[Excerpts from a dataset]
____________________

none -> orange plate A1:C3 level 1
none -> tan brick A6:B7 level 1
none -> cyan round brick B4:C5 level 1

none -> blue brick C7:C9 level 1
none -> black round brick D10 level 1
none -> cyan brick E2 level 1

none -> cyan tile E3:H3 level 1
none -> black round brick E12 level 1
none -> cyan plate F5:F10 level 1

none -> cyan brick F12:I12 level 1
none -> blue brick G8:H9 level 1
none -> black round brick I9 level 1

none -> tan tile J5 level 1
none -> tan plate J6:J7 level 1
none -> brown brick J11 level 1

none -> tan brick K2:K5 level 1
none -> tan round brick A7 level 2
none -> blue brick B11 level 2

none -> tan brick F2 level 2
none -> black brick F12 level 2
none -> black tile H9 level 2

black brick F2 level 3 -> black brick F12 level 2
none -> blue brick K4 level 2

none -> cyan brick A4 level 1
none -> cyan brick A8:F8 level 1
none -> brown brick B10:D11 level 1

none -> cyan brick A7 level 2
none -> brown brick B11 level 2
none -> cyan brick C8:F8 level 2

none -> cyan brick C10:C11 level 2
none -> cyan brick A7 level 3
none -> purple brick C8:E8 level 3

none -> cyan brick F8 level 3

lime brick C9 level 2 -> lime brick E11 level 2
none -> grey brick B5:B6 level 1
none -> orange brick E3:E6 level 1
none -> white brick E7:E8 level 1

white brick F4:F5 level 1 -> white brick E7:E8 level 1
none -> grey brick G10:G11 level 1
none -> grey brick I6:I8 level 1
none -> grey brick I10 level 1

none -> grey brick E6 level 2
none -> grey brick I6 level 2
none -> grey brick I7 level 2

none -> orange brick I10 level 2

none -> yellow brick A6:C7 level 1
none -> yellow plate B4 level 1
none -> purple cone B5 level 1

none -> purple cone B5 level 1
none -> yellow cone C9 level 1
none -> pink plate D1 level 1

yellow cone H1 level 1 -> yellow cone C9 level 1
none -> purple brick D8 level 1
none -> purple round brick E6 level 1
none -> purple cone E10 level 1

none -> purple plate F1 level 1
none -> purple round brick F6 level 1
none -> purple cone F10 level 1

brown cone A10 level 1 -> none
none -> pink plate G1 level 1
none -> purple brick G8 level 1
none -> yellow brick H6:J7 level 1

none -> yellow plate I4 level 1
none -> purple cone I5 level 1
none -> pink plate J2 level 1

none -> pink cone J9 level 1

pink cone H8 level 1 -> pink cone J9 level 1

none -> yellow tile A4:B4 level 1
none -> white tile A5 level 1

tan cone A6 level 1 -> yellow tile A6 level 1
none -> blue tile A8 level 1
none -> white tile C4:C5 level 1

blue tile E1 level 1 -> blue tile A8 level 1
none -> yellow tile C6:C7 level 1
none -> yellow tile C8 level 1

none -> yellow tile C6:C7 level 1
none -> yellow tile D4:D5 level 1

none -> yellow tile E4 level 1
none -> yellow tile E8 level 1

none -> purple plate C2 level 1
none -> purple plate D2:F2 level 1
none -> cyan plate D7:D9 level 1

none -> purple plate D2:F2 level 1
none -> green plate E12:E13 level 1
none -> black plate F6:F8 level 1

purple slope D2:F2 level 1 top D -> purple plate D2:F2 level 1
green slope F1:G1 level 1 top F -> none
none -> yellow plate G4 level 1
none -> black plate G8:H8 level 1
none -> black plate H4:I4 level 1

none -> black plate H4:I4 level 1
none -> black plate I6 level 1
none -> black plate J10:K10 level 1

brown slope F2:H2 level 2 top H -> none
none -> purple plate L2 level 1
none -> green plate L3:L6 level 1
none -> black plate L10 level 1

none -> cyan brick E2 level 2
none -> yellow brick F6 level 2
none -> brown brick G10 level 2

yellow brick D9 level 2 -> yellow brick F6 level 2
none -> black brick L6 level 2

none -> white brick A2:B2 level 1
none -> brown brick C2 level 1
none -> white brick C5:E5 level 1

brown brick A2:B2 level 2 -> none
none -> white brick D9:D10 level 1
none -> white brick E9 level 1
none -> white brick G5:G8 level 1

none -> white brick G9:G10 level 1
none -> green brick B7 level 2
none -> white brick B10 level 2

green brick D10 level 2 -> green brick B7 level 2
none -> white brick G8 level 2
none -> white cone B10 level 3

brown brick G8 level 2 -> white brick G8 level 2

____________________

#### What you have to do
Output the line containing "none -> white brick B10 level 2" and every line after it through the final line of the records above, exactly as written and nothing else.

#### Written answer
none -> white brick B10 level 2

green brick D10 level 2 -> green brick B7 level 2
none -> white brick G8 level 2
none -> white cone B10 level 3

brown brick G8 level 2 -> white brick G8 level 2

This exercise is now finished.